→ Goal: Reproduce every one of the records word for word, leaving out the pictures.

Stored data
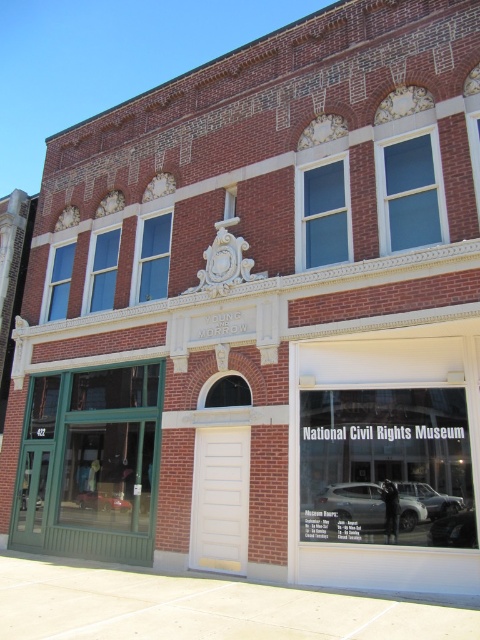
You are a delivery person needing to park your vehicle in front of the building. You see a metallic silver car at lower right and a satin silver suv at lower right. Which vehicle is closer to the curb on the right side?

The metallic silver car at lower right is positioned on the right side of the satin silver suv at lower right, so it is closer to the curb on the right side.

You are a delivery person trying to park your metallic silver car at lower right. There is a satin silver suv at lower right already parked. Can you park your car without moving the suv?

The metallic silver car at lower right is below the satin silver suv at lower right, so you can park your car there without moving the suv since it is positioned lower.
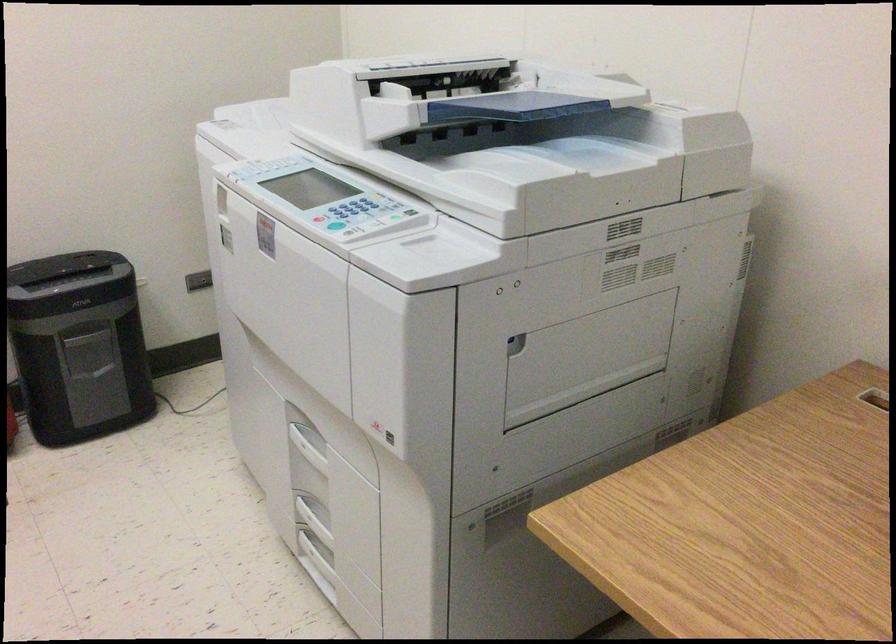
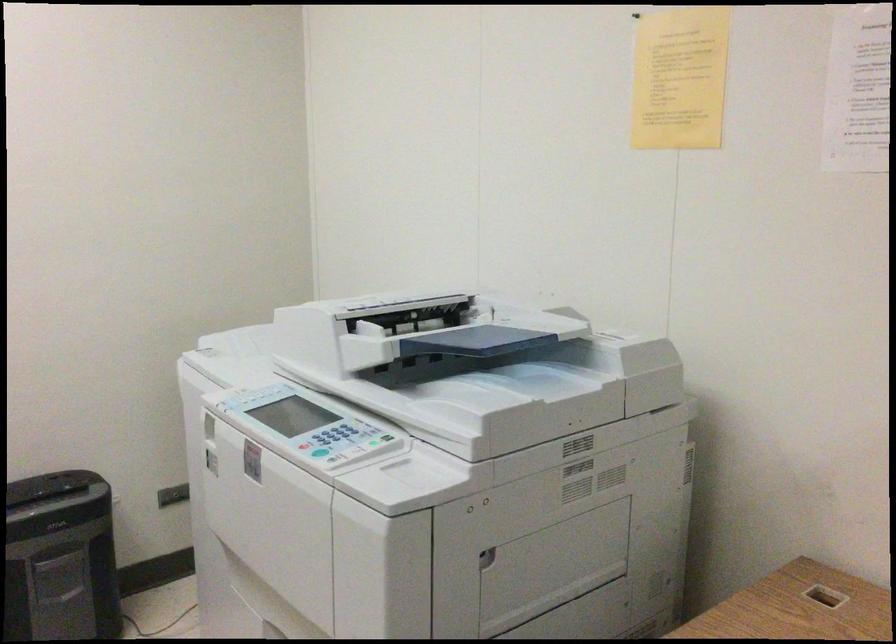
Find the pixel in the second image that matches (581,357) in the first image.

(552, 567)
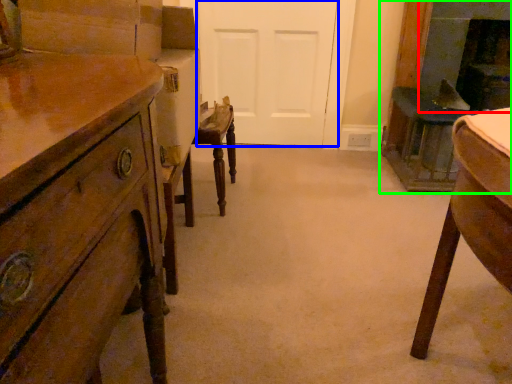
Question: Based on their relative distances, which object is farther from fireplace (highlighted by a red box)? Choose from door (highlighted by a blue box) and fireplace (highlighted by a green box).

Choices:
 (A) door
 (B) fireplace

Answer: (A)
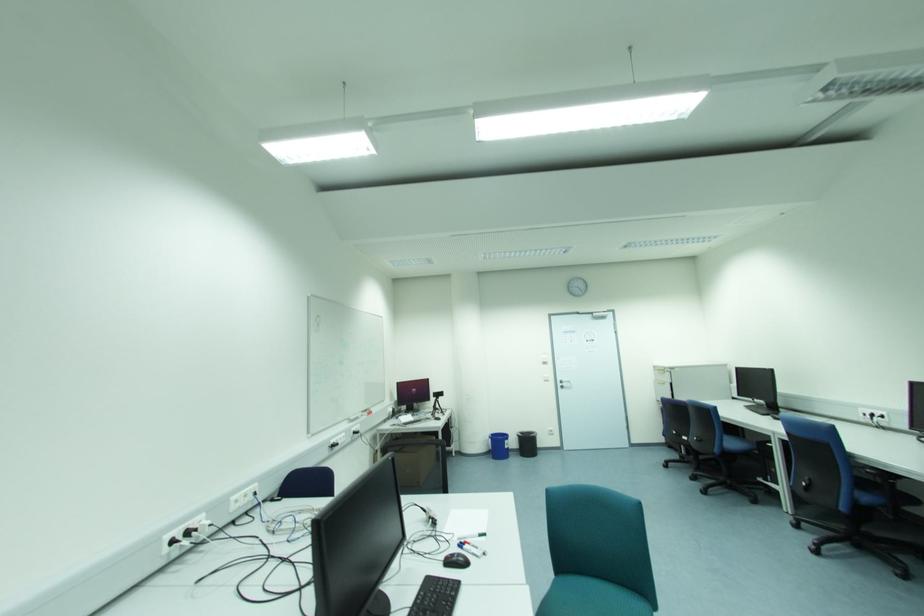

→ Result for this task:
You are a delivery person needing to park your vehicle in front of the building. You see a metallic silver car at lower right and a satin silver suv at lower right. Which vehicle is closer to the curb on the right side?

The metallic silver car at lower right is positioned on the right side of the satin silver suv at lower right, so it is closer to the curb on the right side.

You are a delivery person trying to park your metallic silver car at lower right. There is a satin silver suv at lower right already parked. Can you park your car without moving the suv?

The metallic silver car at lower right is below the satin silver suv at lower right, so you can park your car there without moving the suv since it is positioned lower.
Find the pixel in the second image that matches (581,357) in the first image.

(552, 567)
Question: Based on their relative distances, which object is farther from fireplace (highlighted by a red box)? Choose from door (highlighted by a blue box) and fireplace (highlighted by a green box).

Choices:
 (A) door
 (B) fireplace

Answer: (A)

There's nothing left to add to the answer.